REQUIREMENT:
Only the closing stretch of the material is wanted: the line containing "turquoise screwdriver [166,255] => nothing" and every line after it, transcribed exactly.

──────── SUPPLIED INFORMATION

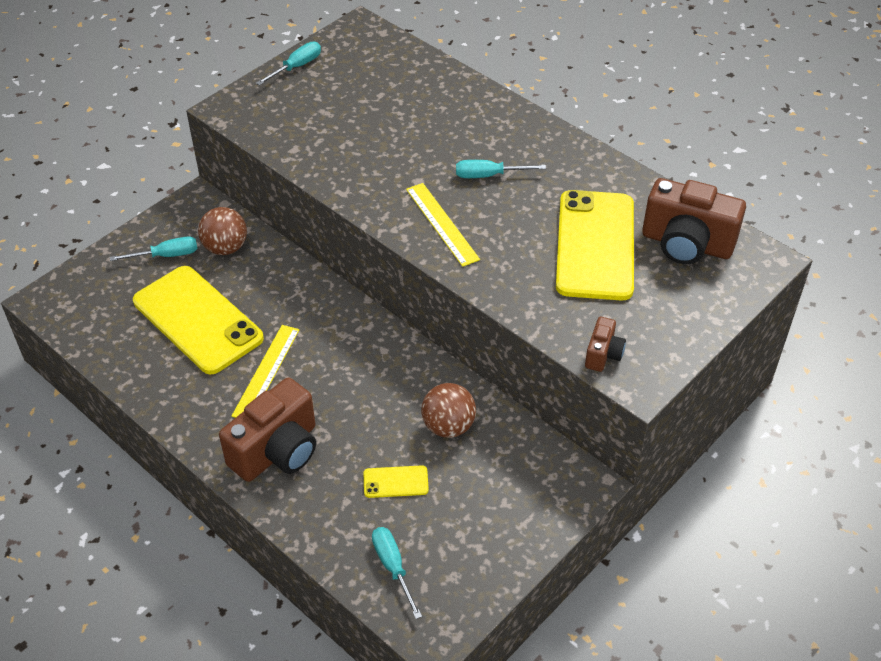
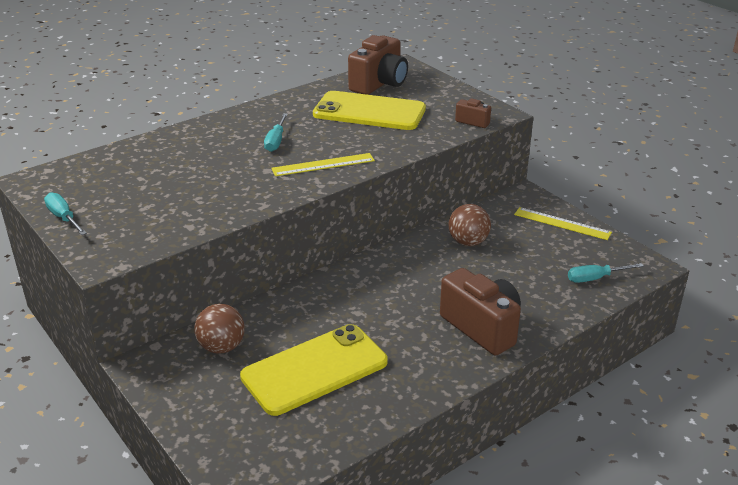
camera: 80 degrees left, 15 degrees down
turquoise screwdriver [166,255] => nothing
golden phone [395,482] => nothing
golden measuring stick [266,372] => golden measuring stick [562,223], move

────────────────

WRITTEN REPLY:
turquoise screwdriver [166,255] => nothing
golden phone [395,482] => nothing
golden measuring stick [266,372] => golden measuring stick [562,223], move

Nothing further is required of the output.